→ **WORK TO COMPLETE**
The full set of entries, reproduced exactly, is the expected answer.

(Detected change data)
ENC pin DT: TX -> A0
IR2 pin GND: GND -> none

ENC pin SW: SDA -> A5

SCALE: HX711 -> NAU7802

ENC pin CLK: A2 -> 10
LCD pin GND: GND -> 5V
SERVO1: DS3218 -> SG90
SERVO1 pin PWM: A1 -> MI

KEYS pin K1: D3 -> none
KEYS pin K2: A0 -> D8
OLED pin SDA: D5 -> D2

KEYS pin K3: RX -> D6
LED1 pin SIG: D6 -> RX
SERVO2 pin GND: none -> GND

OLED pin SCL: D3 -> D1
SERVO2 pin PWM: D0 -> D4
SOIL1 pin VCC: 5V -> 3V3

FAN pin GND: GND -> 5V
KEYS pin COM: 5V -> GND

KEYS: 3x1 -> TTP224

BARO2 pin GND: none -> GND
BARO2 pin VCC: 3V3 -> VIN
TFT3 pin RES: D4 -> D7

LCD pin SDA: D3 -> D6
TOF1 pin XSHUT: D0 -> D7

→ **SOLUTION TO THIS PROBLEM**
ENC pin DT: TX -> A0
IR2 pin GND: GND -> none

ENC pin SW: SDA -> A5

SCALE: HX711 -> NAU7802

ENC pin CLK: A2 -> 10
LCD pin GND: GND -> 5V
SERVO1: DS3218 -> SG90
SERVO1 pin PWM: A1 -> MI

KEYS pin K1: D3 -> none
KEYS pin K2: A0 -> D8
OLED pin SDA: D5 -> D2

KEYS pin K3: RX -> D6
LED1 pin SIG: D6 -> RX
SERVO2 pin GND: none -> GND

OLED pin SCL: D3 -> D1
SERVO2 pin PWM: D0 -> D4
SOIL1 pin VCC: 5V -> 3V3

FAN pin GND: GND -> 5V
KEYS pin COM: 5V -> GND

KEYS: 3x1 -> TTP224

BARO2 pin GND: none -> GND
BARO2 pin VCC: 3V3 -> VIN
TFT3 pin RES: D4 -> D7

LCD pin SDA: D3 -> D6
TOF1 pin XSHUT: D0 -> D7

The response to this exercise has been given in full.